::: Data for processing

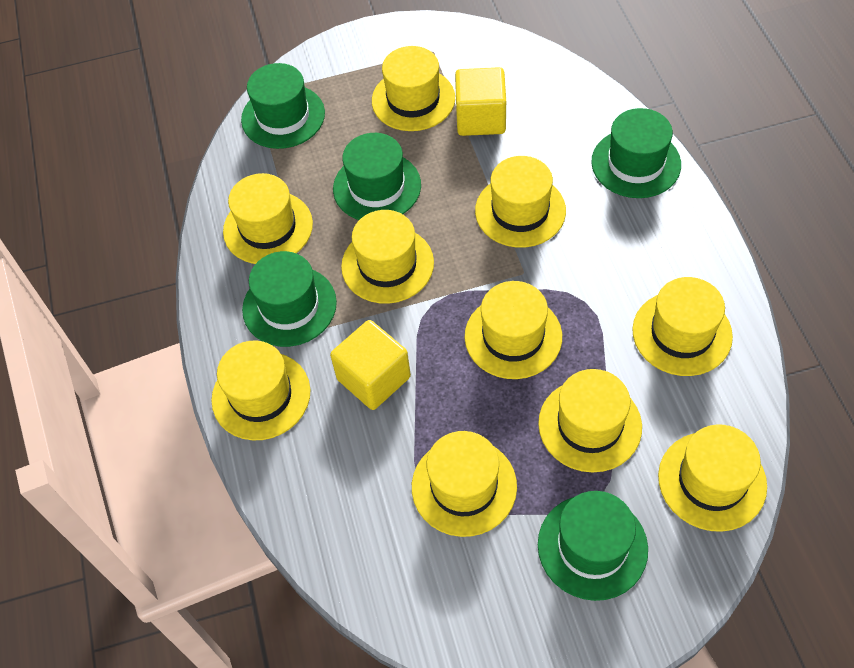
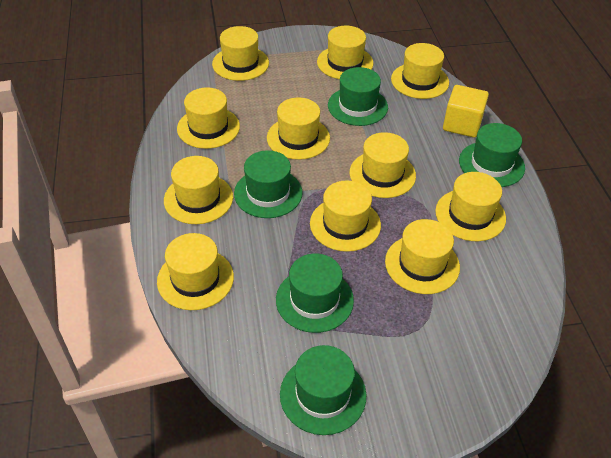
yellow cube: 2 -> 1
yellow hat: 10 -> 11

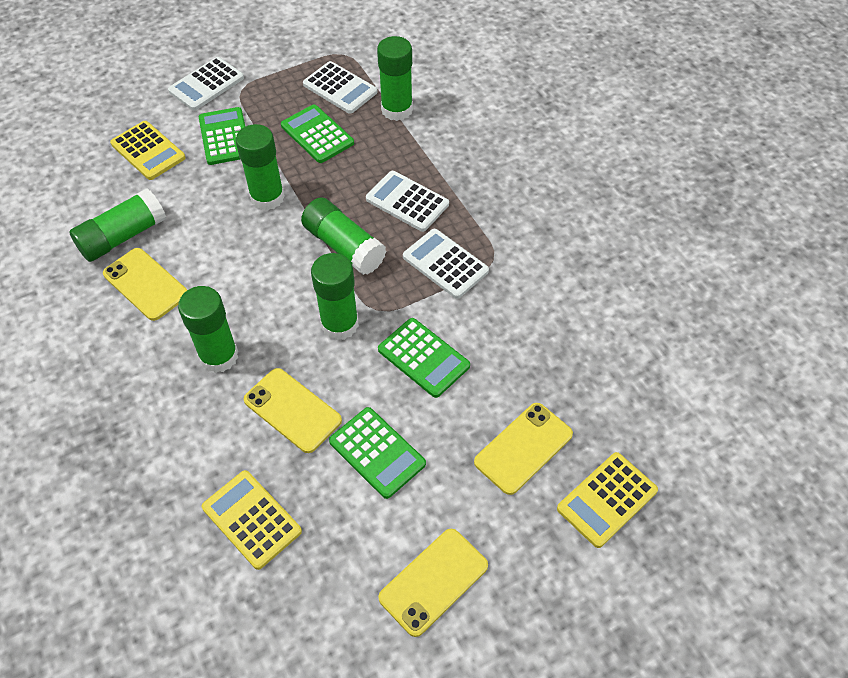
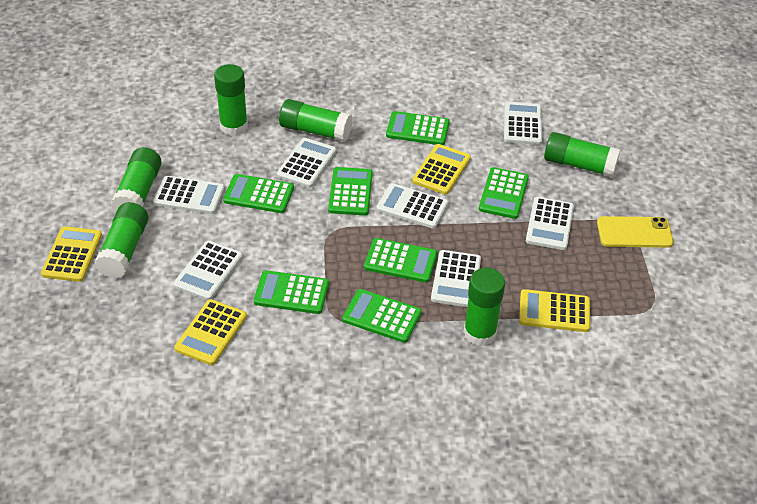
green calculator: 4 -> 7
white calculator: 4 -> 7
yellow calculator: 3 -> 4
yellow phone: 4 -> 1

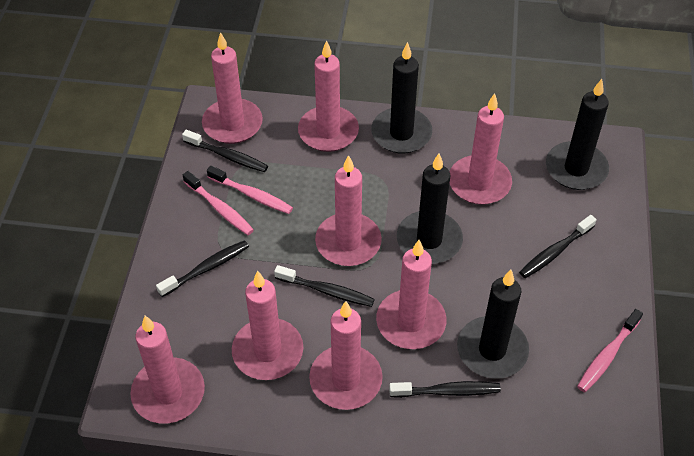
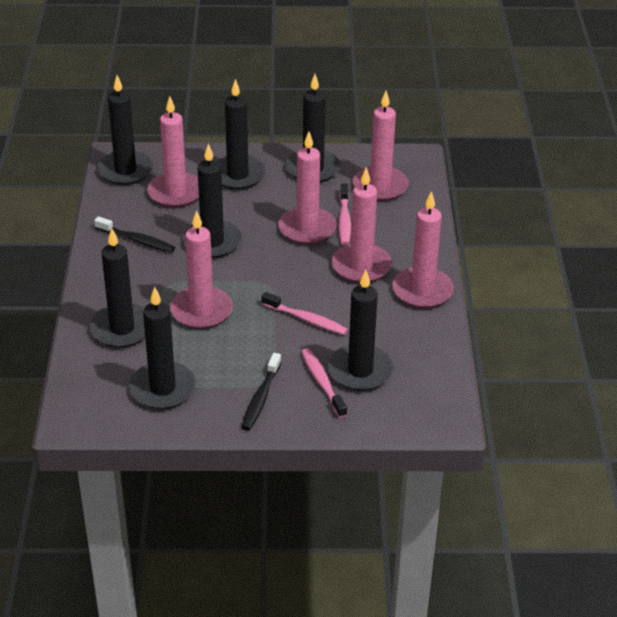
black candle: 4 -> 7
black toothbrush: 5 -> 2
pink candle: 8 -> 6

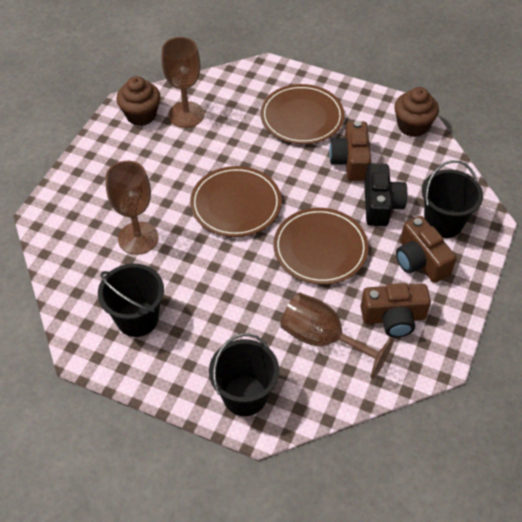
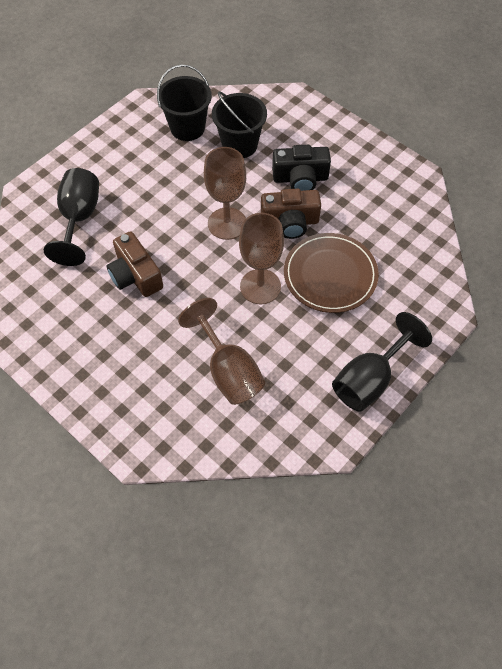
black bucket: 3 -> 2
black goblet: 0 -> 2
brown camera: 3 -> 2
brown cupcake: 2 -> 0
brown plate: 3 -> 1

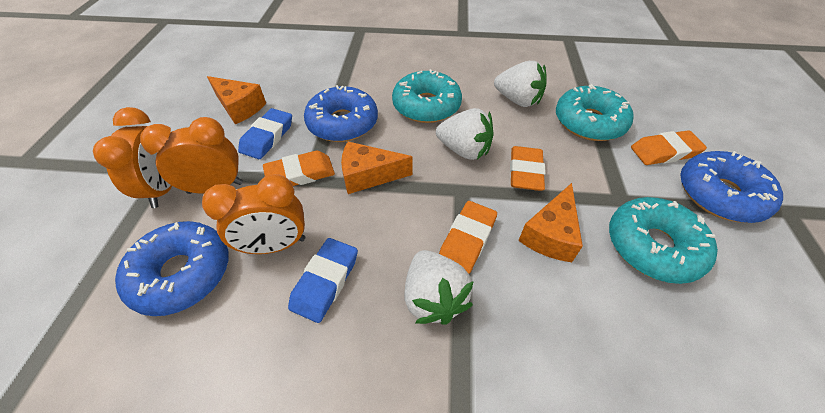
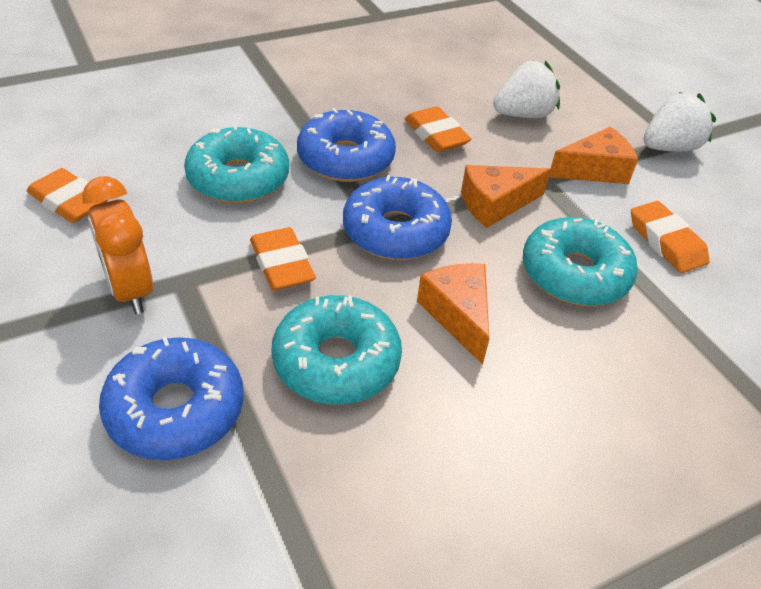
blue eraser: 2 -> 0
orange clock: 3 -> 1
white strawberry: 3 -> 2

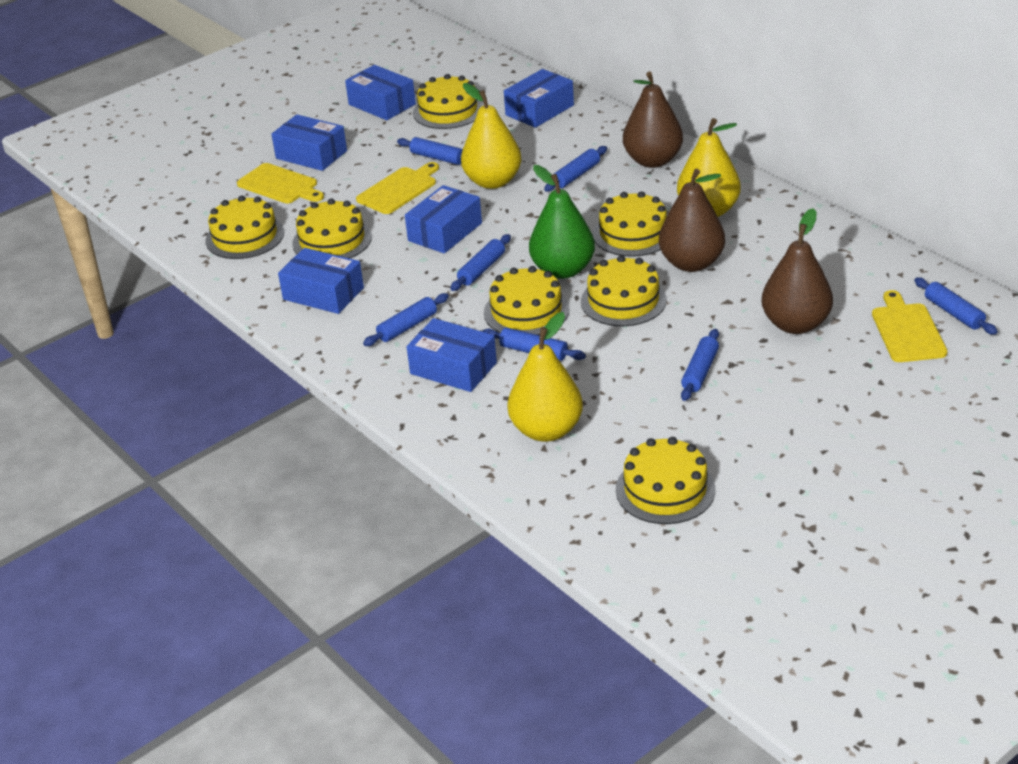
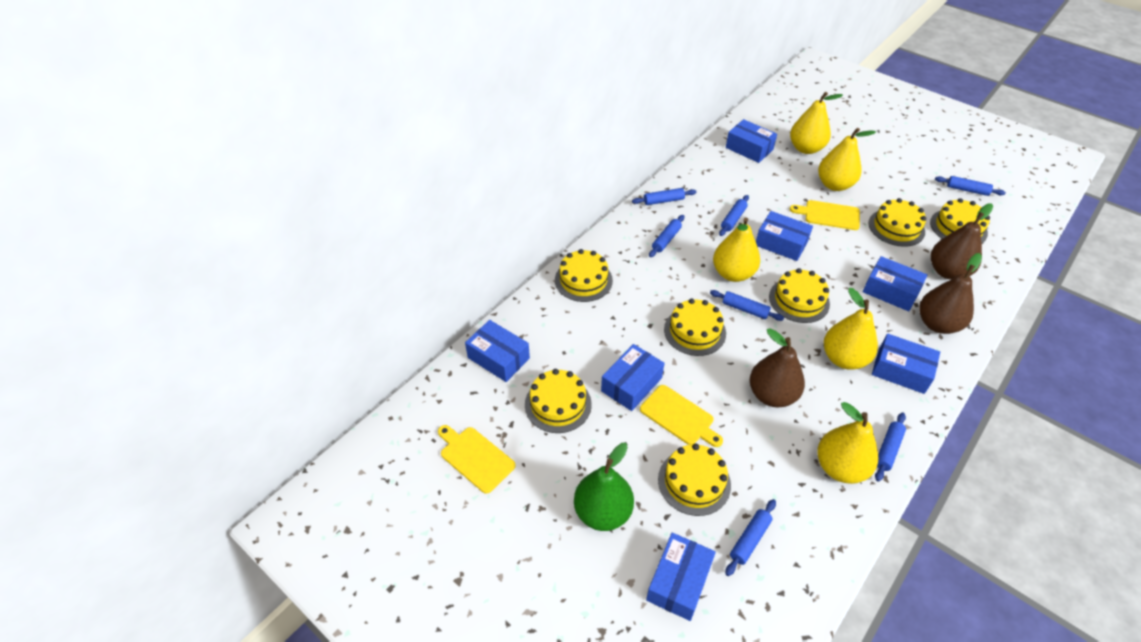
blue box: 6 -> 7
yellow pear: 3 -> 5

::::::

• [Work required]:
The records above should be reproduced exactly, with no pictures included.

• [Your response]:
yellow cube: 2 -> 1
yellow hat: 10 -> 11

green calculator: 4 -> 7
white calculator: 4 -> 7
yellow calculator: 3 -> 4
yellow phone: 4 -> 1

black candle: 4 -> 7
black toothbrush: 5 -> 2
pink candle: 8 -> 6

black bucket: 3 -> 2
black goblet: 0 -> 2
brown camera: 3 -> 2
brown cupcake: 2 -> 0
brown plate: 3 -> 1

blue eraser: 2 -> 0
orange clock: 3 -> 1
white strawberry: 3 -> 2

blue box: 6 -> 7
yellow pear: 3 -> 5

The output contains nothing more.